**Task directions:**
Word for word, set down the entries below.

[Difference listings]
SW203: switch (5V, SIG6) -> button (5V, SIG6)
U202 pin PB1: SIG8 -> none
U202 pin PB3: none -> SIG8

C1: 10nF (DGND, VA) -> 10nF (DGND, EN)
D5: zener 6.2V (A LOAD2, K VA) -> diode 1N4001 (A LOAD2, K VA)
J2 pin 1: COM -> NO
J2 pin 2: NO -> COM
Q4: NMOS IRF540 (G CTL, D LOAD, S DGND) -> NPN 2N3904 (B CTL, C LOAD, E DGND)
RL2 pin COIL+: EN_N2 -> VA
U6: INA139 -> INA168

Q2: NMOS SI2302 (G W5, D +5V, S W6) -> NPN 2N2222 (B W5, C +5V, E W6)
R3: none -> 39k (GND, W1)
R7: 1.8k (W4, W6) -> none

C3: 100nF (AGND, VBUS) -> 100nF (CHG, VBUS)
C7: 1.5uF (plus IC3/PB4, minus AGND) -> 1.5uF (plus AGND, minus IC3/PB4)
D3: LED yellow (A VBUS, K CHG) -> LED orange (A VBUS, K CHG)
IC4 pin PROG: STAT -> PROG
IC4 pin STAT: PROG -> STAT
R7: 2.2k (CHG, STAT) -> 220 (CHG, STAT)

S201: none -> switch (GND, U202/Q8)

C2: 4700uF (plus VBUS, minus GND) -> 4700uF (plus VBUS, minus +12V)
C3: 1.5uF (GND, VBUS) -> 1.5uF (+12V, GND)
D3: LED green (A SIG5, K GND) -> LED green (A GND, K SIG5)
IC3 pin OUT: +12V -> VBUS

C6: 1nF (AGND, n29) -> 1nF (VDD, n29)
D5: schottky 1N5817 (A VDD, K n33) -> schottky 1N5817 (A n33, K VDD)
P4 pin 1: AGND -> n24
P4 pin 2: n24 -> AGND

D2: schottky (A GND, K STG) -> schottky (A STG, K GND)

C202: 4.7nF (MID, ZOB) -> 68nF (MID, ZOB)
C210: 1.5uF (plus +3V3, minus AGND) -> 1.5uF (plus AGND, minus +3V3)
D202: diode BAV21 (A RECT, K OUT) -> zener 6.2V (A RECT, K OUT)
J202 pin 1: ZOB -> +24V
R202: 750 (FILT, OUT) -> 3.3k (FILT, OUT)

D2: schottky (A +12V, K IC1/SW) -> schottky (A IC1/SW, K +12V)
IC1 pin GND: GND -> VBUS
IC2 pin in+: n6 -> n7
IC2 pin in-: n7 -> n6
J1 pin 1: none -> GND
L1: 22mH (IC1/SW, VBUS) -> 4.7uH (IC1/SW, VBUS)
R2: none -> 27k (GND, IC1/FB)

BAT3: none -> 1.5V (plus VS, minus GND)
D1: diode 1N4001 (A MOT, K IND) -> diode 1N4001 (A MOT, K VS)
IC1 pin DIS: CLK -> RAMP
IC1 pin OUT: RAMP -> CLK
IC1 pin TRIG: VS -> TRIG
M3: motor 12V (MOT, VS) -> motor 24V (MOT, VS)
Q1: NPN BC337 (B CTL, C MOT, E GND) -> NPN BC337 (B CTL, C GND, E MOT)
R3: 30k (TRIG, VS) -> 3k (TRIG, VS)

**Exercise response:**
SW203: switch (5V, SIG6) -> button (5V, SIG6)
U202 pin PB1: SIG8 -> none
U202 pin PB3: none -> SIG8

C1: 10nF (DGND, VA) -> 10nF (DGND, EN)
D5: zener 6.2V (A LOAD2, K VA) -> diode 1N4001 (A LOAD2, K VA)
J2 pin 1: COM -> NO
J2 pin 2: NO -> COM
Q4: NMOS IRF540 (G CTL, D LOAD, S DGND) -> NPN 2N3904 (B CTL, C LOAD, E DGND)
RL2 pin COIL+: EN_N2 -> VA
U6: INA139 -> INA168

Q2: NMOS SI2302 (G W5, D +5V, S W6) -> NPN 2N2222 (B W5, C +5V, E W6)
R3: none -> 39k (GND, W1)
R7: 1.8k (W4, W6) -> none

C3: 100nF (AGND, VBUS) -> 100nF (CHG, VBUS)
C7: 1.5uF (plus IC3/PB4, minus AGND) -> 1.5uF (plus AGND, minus IC3/PB4)
D3: LED yellow (A VBUS, K CHG) -> LED orange (A VBUS, K CHG)
IC4 pin PROG: STAT -> PROG
IC4 pin STAT: PROG -> STAT
R7: 2.2k (CHG, STAT) -> 220 (CHG, STAT)

S201: none -> switch (GND, U202/Q8)

C2: 4700uF (plus VBUS, minus GND) -> 4700uF (plus VBUS, minus +12V)
C3: 1.5uF (GND, VBUS) -> 1.5uF (+12V, GND)
D3: LED green (A SIG5, K GND) -> LED green (A GND, K SIG5)
IC3 pin OUT: +12V -> VBUS

C6: 1nF (AGND, n29) -> 1nF (VDD, n29)
D5: schottky 1N5817 (A VDD, K n33) -> schottky 1N5817 (A n33, K VDD)
P4 pin 1: AGND -> n24
P4 pin 2: n24 -> AGND

D2: schottky (A GND, K STG) -> schottky (A STG, K GND)

C202: 4.7nF (MID, ZOB) -> 68nF (MID, ZOB)
C210: 1.5uF (plus +3V3, minus AGND) -> 1.5uF (plus AGND, minus +3V3)
D202: diode BAV21 (A RECT, K OUT) -> zener 6.2V (A RECT, K OUT)
J202 pin 1: ZOB -> +24V
R202: 750 (FILT, OUT) -> 3.3k (FILT, OUT)

D2: schottky (A +12V, K IC1/SW) -> schottky (A IC1/SW, K +12V)
IC1 pin GND: GND -> VBUS
IC2 pin in+: n6 -> n7
IC2 pin in-: n7 -> n6
J1 pin 1: none -> GND
L1: 22mH (IC1/SW, VBUS) -> 4.7uH (IC1/SW, VBUS)
R2: none -> 27k (GND, IC1/FB)

BAT3: none -> 1.5V (plus VS, minus GND)
D1: diode 1N4001 (A MOT, K IND) -> diode 1N4001 (A MOT, K VS)
IC1 pin DIS: CLK -> RAMP
IC1 pin OUT: RAMP -> CLK
IC1 pin TRIG: VS -> TRIG
M3: motor 12V (MOT, VS) -> motor 24V (MOT, VS)
Q1: NPN BC337 (B CTL, C MOT, E GND) -> NPN BC337 (B CTL, C GND, E MOT)
R3: 30k (TRIG, VS) -> 3k (TRIG, VS)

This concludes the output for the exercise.